### SUPPLIED MATERIAL ###

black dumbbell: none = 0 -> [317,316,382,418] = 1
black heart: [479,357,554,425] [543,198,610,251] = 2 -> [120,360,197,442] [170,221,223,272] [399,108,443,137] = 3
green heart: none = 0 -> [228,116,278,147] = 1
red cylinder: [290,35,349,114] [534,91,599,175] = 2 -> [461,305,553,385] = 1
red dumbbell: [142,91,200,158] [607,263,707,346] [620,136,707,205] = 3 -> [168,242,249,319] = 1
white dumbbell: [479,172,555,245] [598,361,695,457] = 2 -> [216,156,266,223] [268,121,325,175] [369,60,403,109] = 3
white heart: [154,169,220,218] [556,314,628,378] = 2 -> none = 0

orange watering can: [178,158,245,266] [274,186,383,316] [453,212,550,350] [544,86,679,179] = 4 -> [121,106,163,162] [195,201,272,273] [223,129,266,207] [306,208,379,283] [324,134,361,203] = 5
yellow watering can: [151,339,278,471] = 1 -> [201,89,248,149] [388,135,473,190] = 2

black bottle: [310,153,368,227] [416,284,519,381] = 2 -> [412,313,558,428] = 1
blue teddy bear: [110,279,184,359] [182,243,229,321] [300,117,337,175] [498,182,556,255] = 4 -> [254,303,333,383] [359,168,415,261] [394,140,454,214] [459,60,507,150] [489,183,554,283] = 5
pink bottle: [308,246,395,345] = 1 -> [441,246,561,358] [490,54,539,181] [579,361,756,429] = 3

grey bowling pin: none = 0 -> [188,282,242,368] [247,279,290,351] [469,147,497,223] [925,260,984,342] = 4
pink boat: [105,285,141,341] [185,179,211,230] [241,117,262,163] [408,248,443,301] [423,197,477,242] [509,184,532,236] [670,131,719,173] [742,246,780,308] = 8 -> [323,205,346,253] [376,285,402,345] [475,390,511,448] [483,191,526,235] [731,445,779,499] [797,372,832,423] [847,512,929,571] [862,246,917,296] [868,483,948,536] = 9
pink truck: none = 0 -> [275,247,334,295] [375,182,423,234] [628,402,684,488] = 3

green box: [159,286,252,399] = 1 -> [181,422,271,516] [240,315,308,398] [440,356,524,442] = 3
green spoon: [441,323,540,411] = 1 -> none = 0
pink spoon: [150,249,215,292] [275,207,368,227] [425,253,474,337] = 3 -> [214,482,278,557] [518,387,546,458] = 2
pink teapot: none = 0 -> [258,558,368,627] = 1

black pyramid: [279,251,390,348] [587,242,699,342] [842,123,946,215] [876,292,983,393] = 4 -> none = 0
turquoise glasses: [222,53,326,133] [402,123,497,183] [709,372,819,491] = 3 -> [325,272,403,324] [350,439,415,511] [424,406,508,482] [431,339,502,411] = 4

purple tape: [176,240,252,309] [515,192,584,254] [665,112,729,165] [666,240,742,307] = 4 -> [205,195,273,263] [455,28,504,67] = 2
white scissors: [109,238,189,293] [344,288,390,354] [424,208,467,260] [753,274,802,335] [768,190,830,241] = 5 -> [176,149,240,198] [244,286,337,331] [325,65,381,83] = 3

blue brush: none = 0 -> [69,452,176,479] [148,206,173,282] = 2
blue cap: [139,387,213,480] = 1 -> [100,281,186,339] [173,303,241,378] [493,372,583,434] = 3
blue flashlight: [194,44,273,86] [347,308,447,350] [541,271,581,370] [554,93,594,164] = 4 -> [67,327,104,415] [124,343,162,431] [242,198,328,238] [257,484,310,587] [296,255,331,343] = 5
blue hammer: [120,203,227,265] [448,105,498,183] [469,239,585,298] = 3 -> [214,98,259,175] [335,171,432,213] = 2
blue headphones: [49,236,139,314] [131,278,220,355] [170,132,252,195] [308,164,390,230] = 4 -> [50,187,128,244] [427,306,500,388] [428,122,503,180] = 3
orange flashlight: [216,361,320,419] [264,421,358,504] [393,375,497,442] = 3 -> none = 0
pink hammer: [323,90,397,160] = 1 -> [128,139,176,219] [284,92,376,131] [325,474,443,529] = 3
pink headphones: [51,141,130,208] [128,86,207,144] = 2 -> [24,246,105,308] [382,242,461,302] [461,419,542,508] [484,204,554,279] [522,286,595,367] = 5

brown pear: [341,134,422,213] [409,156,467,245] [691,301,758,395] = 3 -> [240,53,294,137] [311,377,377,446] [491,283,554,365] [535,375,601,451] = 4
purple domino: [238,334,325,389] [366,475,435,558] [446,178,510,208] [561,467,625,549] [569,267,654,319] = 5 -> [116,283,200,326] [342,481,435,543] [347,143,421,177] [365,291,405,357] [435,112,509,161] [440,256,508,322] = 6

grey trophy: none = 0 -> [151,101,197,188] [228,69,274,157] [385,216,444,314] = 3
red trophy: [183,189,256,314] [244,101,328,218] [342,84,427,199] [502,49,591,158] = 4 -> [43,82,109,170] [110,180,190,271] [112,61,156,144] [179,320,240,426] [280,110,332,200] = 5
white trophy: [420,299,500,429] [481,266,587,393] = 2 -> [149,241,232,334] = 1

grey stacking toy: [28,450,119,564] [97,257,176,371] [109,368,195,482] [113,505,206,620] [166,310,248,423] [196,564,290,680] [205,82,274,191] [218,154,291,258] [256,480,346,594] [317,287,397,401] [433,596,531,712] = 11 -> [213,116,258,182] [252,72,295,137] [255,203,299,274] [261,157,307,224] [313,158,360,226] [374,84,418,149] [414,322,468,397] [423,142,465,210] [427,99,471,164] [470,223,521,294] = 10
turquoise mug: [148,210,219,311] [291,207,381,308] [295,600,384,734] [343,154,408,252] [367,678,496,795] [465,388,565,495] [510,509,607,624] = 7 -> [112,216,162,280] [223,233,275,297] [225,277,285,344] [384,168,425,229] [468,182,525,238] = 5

###

DIRECTIVE: Copy the lines above exactly. Start with the line containing "pink headphones: [51,141,130,208]", end with the line containing "white trophy: [420,299,500,429]", and include both.

EXERCISE SOLUTION:
pink headphones: [51,141,130,208] [128,86,207,144] = 2 -> [24,246,105,308] [382,242,461,302] [461,419,542,508] [484,204,554,279] [522,286,595,367] = 5

brown pear: [341,134,422,213] [409,156,467,245] [691,301,758,395] = 3 -> [240,53,294,137] [311,377,377,446] [491,283,554,365] [535,375,601,451] = 4
purple domino: [238,334,325,389] [366,475,435,558] [446,178,510,208] [561,467,625,549] [569,267,654,319] = 5 -> [116,283,200,326] [342,481,435,543] [347,143,421,177] [365,291,405,357] [435,112,509,161] [440,256,508,322] = 6

grey trophy: none = 0 -> [151,101,197,188] [228,69,274,157] [385,216,444,314] = 3
red trophy: [183,189,256,314] [244,101,328,218] [342,84,427,199] [502,49,591,158] = 4 -> [43,82,109,170] [110,180,190,271] [112,61,156,144] [179,320,240,426] [280,110,332,200] = 5
white trophy: [420,299,500,429] [481,266,587,393] = 2 -> [149,241,232,334] = 1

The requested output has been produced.